# [Problem to work on]
Scan the entries below. Return every line that includes "left".
>>>>
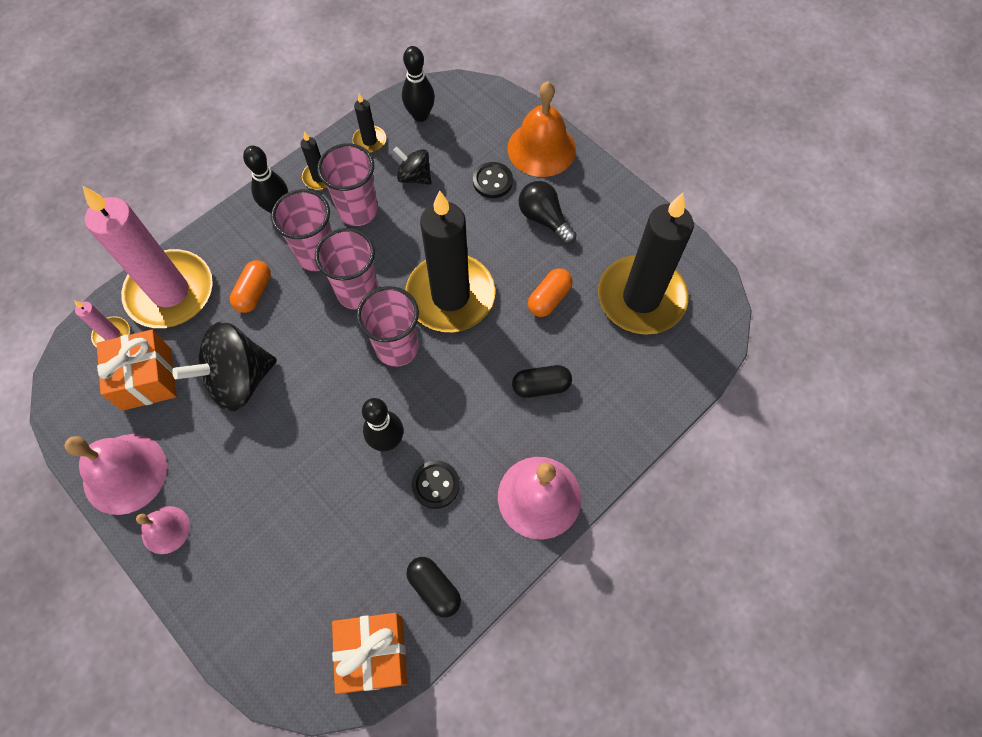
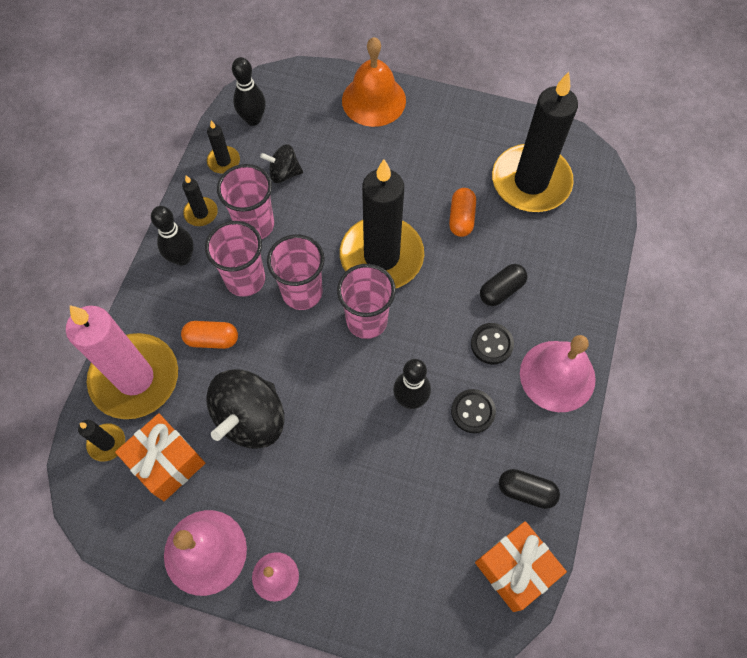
camera: 30 degrees left, 0 degrees up
pink candle [74,300,130,348] -> black candle [78,420,125,461]
orange capsule [230,260,271,313] -> orange capsule turned 75 degrees counterclockwise [181,321,238,349]
black button [473,162,513,198] -> black button moved to [471,323,514,364]
black light bulb [519,181,577,244] -> none

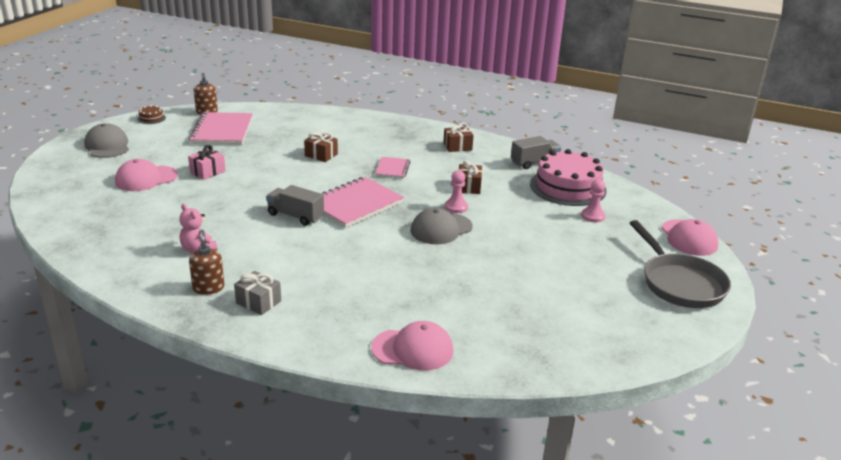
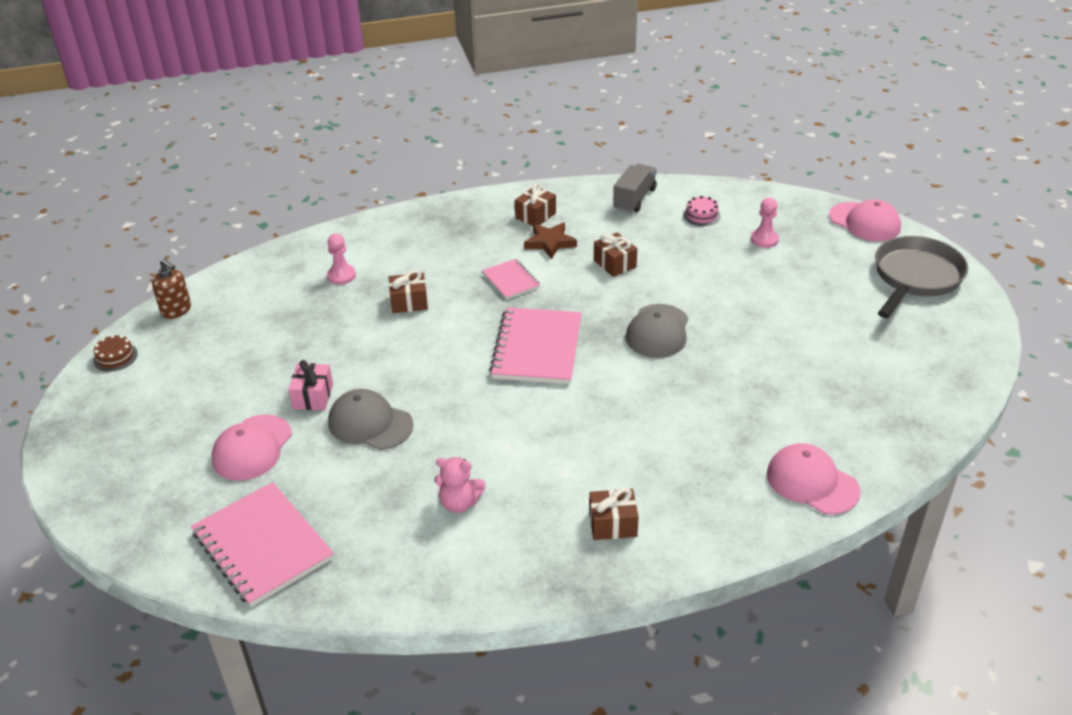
camera: 35 degrees left, 10 degrees up
grey cap [84,123,129,158] -> grey cap moved to [328,389,413,450]
pink notebook [189,112,253,145] -> pink notebook moved to [191,482,334,607]
brown soap dispenser [189,230,224,295] -> none
grey gift [234,271,281,315] -> brown gift [589,487,639,540]
grey truck [266,185,324,226] -> none
pink cap [371,321,454,371] -> pink cap turned 105 degrees counterclockwise [767,443,861,515]
pink pawn [445,170,468,213] -> pink pawn moved to [327,234,356,285]
pink cake [530,149,607,206] -> pink cake [683,196,721,226], size x0.41
grey pan [630,220,731,308] -> grey pan turned 90 degrees counterclockwise [875,236,968,318]
none -> brown star [524,222,577,259]

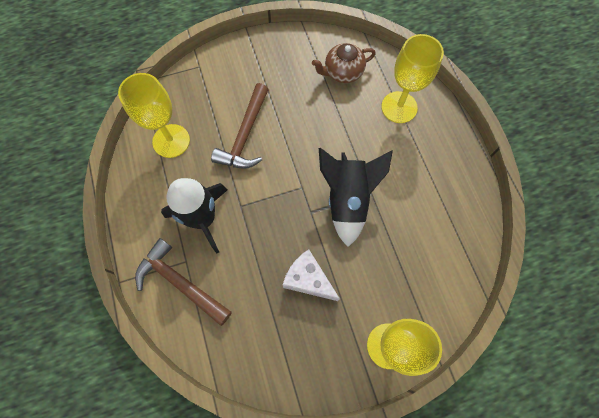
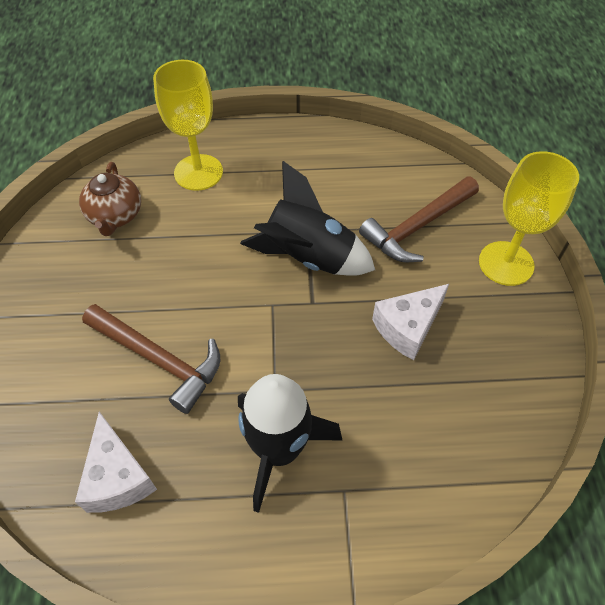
camera: 75 degrees left, 15 degrees down
yellow goblet [118,73,190,158] -> white cheese [75,412,157,513]
brown hammer [135,238,232,326] -> brown hammer moved to [359,177,479,262]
<<<<
# [Result below]
camera: 30 degrees left, 0 degrees up
camera: 35 degrees left, 10 degrees up
camera: 75 degrees left, 15 degrees down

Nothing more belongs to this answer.